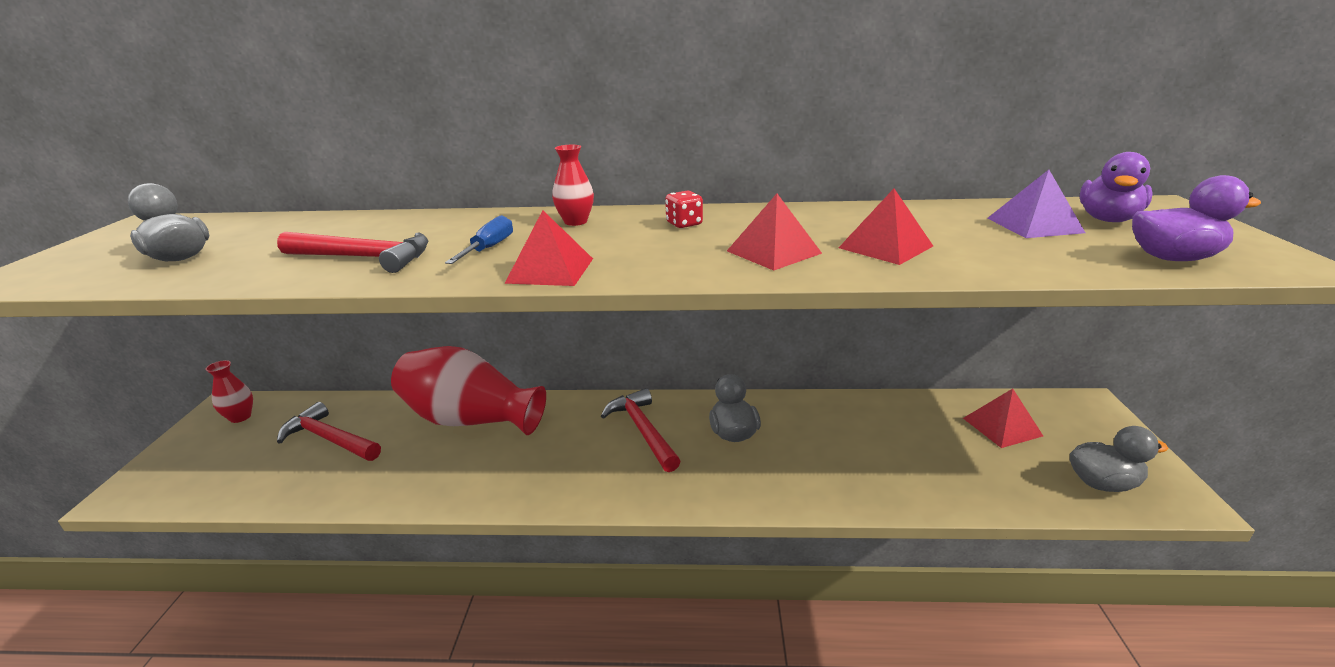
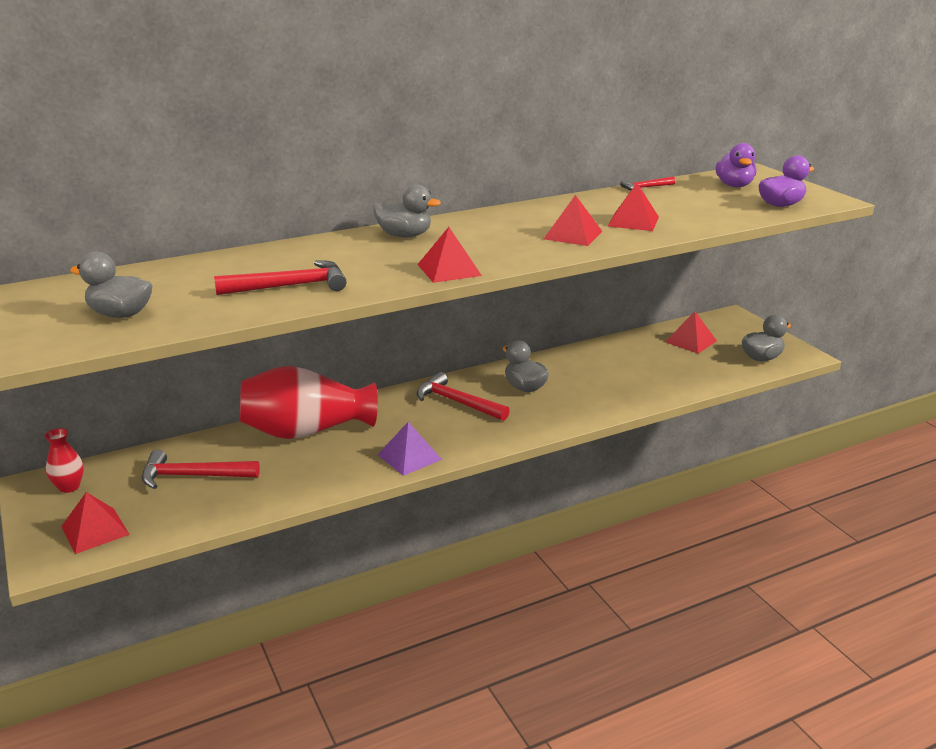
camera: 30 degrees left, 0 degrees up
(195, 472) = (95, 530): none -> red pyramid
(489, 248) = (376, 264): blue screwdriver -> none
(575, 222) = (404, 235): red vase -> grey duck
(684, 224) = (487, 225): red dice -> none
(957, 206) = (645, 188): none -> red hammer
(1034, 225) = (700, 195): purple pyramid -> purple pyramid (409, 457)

----

## PROBLEM TO WORK ON
Work through the material above and count the lines that contain the word "none". Only the number is to be given.

## EXERCISE RESULT
4